• **WHAT THE TASK REQUIRES**
Output verbatim the line with "(260, 233) = (211, 191): yellow" together with every line beneath it, ending at the last line of the entries.

• **MATERIALS PROVIDED**
——
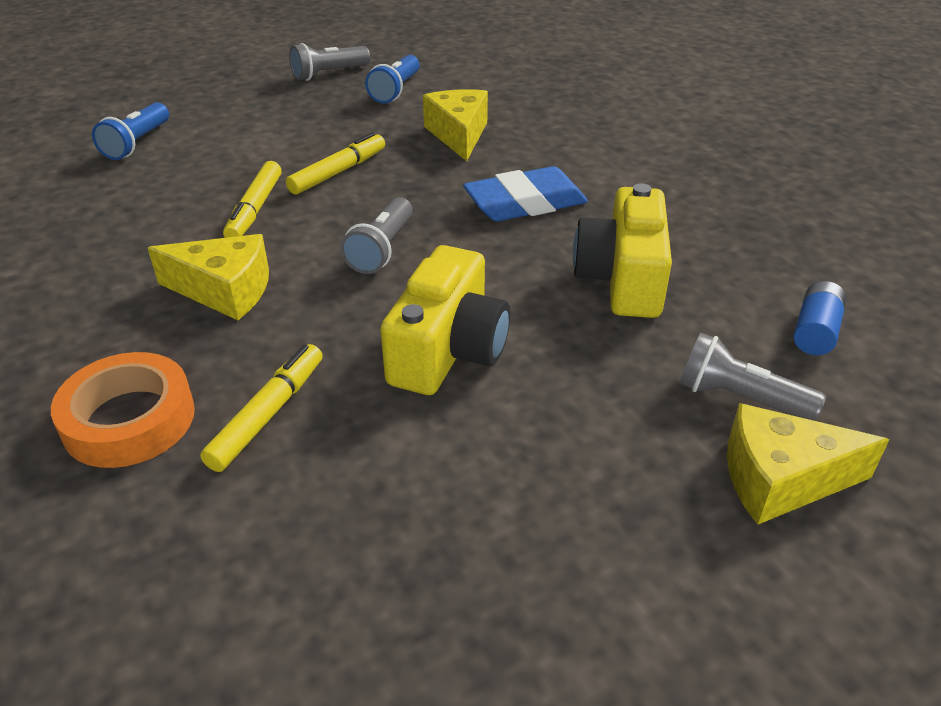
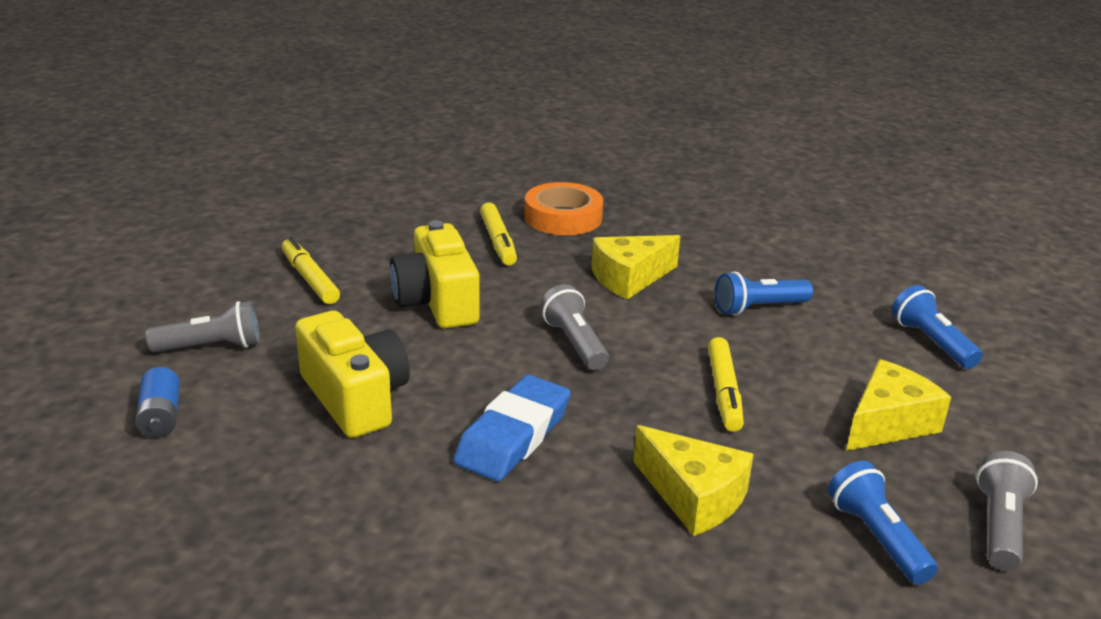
camera: 140 degrees right, 10 degrees down
(185, 214) = (759, 308): none -> blue flashlight
(255, 209) = (720, 332): yellow marker -> yellow marker (310, 279)
(780, 480) = (169, 314): yellow cheese -> yellow cheese (888, 423)

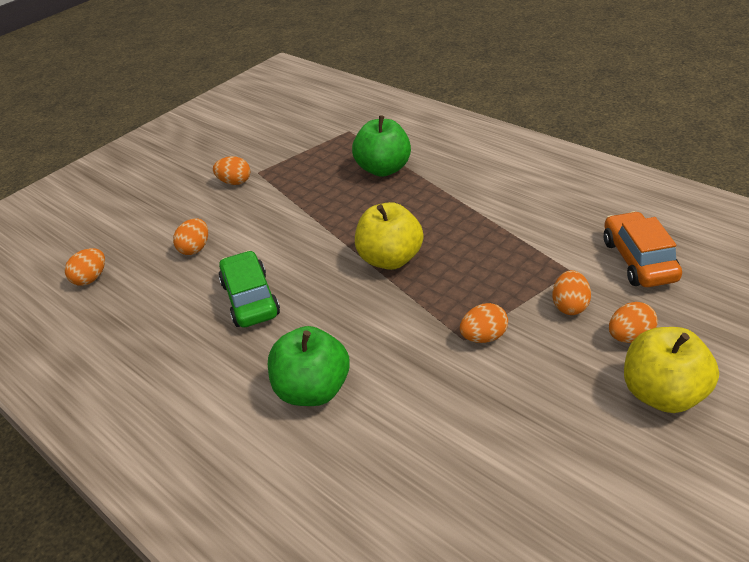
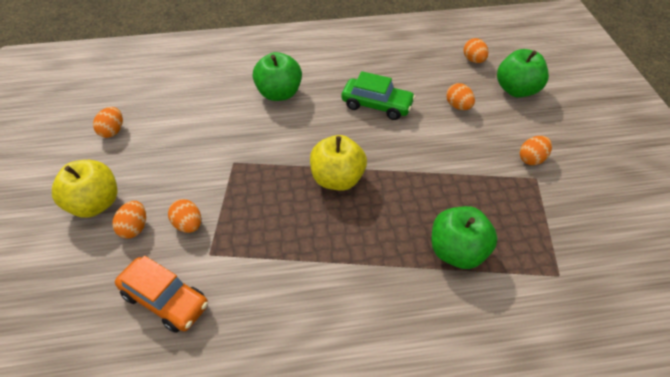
camera: 125 degrees right, 10 degrees up
(130, 229) = (516, 90): none -> green apple
(484, 337) = (223, 170): orange egg -> orange egg (113, 131)

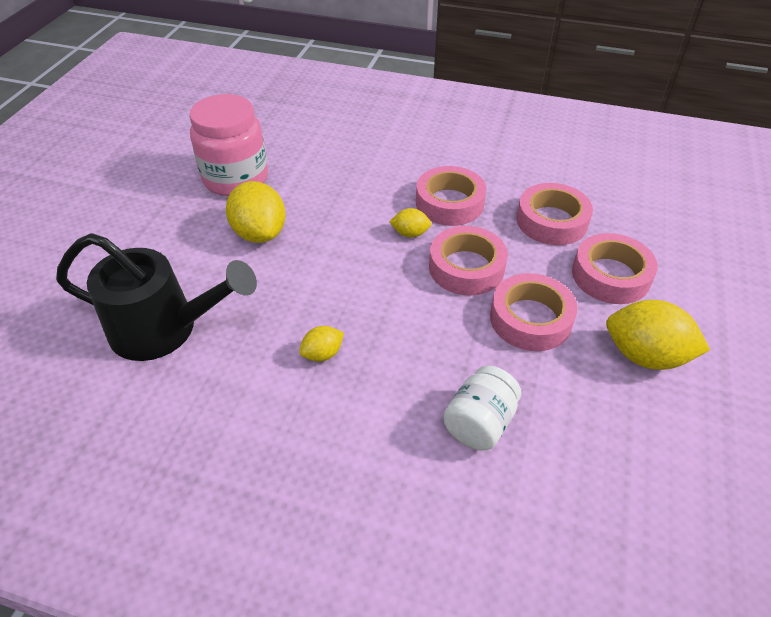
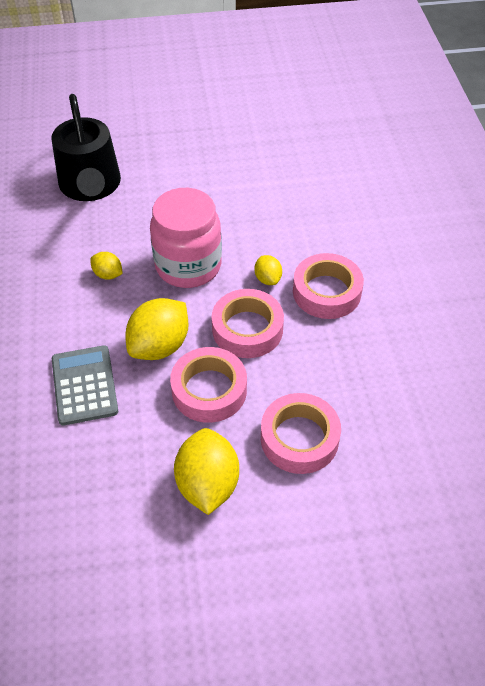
camera: 65 degrees right, 5 degrees up
(236, 179) = (266, 150): pink jar -> pink jar (188, 266)
(260, 233) = (211, 191): yellow lemon -> yellow lemon (159, 346)
(479, 423) = (84, 385): white jar -> grey calculator
(551, 221) = (351, 374): pink tape -> none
——
• **WRITTEN RESPONSE**
(260, 233) = (211, 191): yellow lemon -> yellow lemon (159, 346)
(479, 423) = (84, 385): white jar -> grey calculator
(551, 221) = (351, 374): pink tape -> none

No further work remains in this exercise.